Every line from the one containing "D9: diode 1N914" to the one containing "U10 pin IN: VBAT -> NET8" in the records below, both included, must be set down exactly, and no other line.

++++ Extracted records

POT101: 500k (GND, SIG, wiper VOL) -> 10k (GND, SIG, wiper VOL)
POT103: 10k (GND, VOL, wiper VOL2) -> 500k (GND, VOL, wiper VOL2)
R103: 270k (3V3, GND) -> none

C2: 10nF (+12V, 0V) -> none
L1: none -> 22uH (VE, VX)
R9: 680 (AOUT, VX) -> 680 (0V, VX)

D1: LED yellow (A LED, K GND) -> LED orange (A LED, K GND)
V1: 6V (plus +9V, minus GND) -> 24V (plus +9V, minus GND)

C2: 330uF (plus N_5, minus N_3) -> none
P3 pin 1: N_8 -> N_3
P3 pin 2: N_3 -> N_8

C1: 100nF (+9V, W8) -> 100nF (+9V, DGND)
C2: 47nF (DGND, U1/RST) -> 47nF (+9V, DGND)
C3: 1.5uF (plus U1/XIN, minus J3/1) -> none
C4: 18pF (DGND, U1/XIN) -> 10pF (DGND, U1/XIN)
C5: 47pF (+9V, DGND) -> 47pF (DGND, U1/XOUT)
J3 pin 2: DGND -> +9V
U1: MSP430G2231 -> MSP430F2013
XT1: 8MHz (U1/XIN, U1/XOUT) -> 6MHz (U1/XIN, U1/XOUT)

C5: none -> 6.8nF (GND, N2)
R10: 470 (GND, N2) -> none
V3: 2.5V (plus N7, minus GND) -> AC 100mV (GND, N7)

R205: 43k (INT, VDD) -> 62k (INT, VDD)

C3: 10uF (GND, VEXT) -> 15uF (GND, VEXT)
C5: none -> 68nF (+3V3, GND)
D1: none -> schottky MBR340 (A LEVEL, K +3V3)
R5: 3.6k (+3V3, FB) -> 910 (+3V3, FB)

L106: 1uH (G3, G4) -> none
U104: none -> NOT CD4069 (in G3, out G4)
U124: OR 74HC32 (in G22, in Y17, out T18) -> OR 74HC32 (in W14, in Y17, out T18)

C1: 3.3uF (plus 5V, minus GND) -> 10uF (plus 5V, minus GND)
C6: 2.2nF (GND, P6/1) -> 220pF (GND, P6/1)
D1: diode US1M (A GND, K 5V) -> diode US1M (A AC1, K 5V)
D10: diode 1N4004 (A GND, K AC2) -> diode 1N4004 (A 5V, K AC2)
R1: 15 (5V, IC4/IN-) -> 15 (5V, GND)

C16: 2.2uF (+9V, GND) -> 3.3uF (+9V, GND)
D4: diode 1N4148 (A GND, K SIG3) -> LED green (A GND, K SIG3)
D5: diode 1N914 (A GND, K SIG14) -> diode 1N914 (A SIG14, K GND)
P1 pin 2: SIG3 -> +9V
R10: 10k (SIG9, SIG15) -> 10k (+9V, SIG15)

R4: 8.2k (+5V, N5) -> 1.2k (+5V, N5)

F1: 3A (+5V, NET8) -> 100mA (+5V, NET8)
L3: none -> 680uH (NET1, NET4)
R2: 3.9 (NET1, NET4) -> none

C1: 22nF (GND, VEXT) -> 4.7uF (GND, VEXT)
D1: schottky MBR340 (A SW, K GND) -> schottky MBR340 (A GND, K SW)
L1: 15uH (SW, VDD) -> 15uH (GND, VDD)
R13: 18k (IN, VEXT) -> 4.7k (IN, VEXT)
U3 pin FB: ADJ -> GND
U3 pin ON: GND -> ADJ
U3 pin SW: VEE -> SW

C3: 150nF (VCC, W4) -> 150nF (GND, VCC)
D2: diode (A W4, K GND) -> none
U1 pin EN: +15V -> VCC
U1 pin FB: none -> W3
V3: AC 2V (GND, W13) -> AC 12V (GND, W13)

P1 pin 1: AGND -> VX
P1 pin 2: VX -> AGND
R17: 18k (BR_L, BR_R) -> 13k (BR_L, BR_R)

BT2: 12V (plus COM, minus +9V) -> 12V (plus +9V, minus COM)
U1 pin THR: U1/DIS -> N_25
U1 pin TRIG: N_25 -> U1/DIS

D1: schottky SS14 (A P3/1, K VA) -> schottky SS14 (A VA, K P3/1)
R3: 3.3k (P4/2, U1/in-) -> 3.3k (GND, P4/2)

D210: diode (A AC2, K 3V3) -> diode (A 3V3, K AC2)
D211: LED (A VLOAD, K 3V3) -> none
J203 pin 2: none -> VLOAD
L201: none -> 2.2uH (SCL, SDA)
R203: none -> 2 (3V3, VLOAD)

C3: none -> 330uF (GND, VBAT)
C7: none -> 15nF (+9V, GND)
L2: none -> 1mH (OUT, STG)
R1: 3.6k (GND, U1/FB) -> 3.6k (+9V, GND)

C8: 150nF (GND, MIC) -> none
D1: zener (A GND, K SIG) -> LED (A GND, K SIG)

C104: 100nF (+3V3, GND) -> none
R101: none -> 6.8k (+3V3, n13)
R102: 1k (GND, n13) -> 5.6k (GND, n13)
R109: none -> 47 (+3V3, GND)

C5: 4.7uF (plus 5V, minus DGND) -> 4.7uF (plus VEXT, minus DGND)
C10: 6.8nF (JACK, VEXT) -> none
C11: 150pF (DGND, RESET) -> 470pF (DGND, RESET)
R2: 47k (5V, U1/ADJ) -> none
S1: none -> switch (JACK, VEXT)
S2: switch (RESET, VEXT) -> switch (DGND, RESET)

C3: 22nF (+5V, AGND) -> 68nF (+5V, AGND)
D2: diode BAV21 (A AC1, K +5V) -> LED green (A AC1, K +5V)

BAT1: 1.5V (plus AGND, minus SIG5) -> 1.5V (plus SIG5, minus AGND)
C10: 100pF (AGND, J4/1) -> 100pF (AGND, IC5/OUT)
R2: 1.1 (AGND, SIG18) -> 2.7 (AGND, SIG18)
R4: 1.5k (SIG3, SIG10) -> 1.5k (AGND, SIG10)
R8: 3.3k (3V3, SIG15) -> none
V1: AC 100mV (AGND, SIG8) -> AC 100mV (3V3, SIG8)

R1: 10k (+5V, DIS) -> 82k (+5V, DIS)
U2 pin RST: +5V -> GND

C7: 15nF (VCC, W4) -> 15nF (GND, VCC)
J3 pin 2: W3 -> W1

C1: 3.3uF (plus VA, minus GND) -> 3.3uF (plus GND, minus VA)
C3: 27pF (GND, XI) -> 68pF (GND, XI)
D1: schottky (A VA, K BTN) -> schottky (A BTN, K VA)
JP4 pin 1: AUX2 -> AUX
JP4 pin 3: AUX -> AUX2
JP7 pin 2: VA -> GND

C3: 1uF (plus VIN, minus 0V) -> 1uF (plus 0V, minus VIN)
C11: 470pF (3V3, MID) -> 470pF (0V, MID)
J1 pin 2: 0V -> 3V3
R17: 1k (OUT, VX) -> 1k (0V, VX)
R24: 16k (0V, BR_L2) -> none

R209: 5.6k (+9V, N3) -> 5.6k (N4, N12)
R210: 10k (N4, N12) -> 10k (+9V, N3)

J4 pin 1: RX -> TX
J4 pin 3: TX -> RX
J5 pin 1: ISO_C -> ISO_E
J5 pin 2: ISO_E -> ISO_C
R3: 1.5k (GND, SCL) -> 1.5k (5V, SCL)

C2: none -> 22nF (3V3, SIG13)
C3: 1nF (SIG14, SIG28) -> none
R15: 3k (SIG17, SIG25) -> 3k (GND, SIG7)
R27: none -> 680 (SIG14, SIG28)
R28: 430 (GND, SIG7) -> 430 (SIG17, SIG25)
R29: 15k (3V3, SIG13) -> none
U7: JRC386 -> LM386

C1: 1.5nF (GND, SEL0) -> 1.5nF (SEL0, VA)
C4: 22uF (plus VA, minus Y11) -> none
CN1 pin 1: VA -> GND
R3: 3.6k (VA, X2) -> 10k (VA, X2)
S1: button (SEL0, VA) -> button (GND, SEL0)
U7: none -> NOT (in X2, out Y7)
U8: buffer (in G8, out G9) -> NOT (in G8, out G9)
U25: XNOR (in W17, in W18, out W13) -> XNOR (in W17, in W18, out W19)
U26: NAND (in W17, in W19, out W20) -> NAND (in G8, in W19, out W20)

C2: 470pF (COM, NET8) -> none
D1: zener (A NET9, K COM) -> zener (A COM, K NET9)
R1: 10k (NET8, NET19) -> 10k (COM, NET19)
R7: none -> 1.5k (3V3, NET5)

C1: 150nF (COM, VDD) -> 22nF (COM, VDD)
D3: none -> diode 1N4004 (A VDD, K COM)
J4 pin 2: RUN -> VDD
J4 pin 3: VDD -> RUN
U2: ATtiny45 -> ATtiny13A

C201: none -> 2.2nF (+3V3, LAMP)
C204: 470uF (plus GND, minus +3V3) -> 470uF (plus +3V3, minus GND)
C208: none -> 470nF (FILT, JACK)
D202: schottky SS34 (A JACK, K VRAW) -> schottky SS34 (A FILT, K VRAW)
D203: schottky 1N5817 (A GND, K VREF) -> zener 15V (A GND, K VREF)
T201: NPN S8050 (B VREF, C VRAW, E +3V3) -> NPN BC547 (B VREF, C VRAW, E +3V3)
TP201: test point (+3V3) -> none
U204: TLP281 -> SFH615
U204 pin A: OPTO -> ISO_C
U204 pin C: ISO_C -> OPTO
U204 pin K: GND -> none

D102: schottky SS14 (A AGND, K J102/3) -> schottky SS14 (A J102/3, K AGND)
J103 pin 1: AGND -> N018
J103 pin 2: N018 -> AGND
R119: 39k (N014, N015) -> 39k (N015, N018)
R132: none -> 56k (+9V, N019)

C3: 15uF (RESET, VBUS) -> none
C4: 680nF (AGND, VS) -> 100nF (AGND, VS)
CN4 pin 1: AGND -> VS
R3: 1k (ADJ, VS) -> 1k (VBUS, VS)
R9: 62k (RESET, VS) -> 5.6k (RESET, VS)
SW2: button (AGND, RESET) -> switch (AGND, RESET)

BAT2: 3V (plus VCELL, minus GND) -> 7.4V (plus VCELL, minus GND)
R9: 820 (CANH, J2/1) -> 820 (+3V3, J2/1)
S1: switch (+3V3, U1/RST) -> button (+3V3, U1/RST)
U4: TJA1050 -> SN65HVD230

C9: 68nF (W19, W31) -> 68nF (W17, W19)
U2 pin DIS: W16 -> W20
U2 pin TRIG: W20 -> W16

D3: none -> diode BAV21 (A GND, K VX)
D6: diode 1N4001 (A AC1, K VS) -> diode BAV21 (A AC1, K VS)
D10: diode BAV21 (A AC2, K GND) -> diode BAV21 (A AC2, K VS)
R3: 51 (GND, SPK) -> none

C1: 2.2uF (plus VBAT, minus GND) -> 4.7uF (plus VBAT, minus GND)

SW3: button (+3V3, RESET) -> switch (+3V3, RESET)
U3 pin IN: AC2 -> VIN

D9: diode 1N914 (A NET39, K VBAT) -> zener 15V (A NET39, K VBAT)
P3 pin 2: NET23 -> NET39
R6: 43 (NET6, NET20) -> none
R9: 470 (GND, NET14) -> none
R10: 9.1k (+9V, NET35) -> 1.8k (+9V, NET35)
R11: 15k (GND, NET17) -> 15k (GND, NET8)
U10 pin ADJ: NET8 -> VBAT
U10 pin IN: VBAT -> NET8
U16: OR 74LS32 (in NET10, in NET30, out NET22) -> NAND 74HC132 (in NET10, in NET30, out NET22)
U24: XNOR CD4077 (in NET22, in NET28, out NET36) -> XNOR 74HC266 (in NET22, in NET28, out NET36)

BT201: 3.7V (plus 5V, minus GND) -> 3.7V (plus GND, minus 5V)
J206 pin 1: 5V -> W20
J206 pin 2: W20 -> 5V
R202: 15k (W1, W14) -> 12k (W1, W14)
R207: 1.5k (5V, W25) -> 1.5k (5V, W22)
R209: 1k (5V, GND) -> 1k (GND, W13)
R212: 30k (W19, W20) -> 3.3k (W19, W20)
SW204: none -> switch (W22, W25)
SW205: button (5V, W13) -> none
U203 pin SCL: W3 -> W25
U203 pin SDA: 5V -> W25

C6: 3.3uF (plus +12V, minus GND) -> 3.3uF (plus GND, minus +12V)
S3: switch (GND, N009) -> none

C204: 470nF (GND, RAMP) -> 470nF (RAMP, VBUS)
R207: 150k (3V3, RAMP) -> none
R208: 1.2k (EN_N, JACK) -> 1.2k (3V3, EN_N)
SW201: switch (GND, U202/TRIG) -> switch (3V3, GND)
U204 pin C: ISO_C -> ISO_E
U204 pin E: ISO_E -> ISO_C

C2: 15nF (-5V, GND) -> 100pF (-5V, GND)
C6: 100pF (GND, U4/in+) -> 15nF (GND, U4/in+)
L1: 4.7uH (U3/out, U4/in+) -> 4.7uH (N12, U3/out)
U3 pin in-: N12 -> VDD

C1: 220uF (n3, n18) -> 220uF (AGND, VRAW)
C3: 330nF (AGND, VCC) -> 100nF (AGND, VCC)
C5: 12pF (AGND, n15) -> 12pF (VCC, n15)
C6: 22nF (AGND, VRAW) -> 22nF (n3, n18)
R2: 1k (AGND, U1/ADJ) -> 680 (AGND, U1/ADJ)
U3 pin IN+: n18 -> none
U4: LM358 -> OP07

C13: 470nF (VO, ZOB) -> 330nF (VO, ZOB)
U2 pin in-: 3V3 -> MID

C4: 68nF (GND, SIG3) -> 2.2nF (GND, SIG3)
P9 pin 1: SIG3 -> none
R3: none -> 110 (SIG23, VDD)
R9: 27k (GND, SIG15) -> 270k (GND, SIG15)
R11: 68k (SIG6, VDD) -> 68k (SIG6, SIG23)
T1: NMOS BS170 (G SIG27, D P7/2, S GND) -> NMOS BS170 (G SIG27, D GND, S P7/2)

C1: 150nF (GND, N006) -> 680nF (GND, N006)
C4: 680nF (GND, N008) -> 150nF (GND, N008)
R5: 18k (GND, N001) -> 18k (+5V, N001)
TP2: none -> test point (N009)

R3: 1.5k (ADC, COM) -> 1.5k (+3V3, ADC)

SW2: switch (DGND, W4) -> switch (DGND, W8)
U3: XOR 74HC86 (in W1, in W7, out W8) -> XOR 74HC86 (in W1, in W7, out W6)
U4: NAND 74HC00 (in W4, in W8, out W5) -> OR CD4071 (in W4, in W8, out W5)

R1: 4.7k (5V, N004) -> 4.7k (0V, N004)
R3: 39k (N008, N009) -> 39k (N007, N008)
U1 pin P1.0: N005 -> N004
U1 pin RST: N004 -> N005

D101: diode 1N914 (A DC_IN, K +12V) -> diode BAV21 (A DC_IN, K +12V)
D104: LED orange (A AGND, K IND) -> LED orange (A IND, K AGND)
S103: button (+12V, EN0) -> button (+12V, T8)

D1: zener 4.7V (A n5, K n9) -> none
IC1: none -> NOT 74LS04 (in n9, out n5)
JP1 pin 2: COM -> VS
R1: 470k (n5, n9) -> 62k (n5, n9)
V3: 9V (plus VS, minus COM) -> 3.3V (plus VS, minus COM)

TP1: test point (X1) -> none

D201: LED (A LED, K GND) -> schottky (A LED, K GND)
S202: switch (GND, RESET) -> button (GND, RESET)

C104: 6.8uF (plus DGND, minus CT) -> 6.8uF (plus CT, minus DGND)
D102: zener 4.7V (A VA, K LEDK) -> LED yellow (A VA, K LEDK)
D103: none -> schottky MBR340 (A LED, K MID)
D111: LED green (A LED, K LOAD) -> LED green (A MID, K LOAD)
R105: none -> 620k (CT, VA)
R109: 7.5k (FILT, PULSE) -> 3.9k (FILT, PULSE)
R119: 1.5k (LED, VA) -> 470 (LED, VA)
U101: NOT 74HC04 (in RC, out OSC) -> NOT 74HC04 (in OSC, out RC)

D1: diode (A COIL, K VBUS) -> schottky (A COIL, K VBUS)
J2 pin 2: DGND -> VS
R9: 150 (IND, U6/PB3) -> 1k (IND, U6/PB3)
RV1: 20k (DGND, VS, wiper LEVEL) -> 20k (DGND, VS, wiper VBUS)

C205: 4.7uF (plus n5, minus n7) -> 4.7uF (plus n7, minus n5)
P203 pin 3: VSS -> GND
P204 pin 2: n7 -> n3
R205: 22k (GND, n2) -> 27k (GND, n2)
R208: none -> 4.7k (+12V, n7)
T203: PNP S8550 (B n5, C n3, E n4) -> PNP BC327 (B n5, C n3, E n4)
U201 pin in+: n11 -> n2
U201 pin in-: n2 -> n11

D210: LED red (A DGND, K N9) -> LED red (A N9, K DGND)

++++++++

• _Result for this task_
D9: diode 1N914 (A NET39, K VBAT) -> zener 15V (A NET39, K VBAT)
P3 pin 2: NET23 -> NET39
R6: 43 (NET6, NET20) -> none
R9: 470 (GND, NET14) -> none
R10: 9.1k (+9V, NET35) -> 1.8k (+9V, NET35)
R11: 15k (GND, NET17) -> 15k (GND, NET8)
U10 pin ADJ: NET8 -> VBAT
U10 pin IN: VBAT -> NET8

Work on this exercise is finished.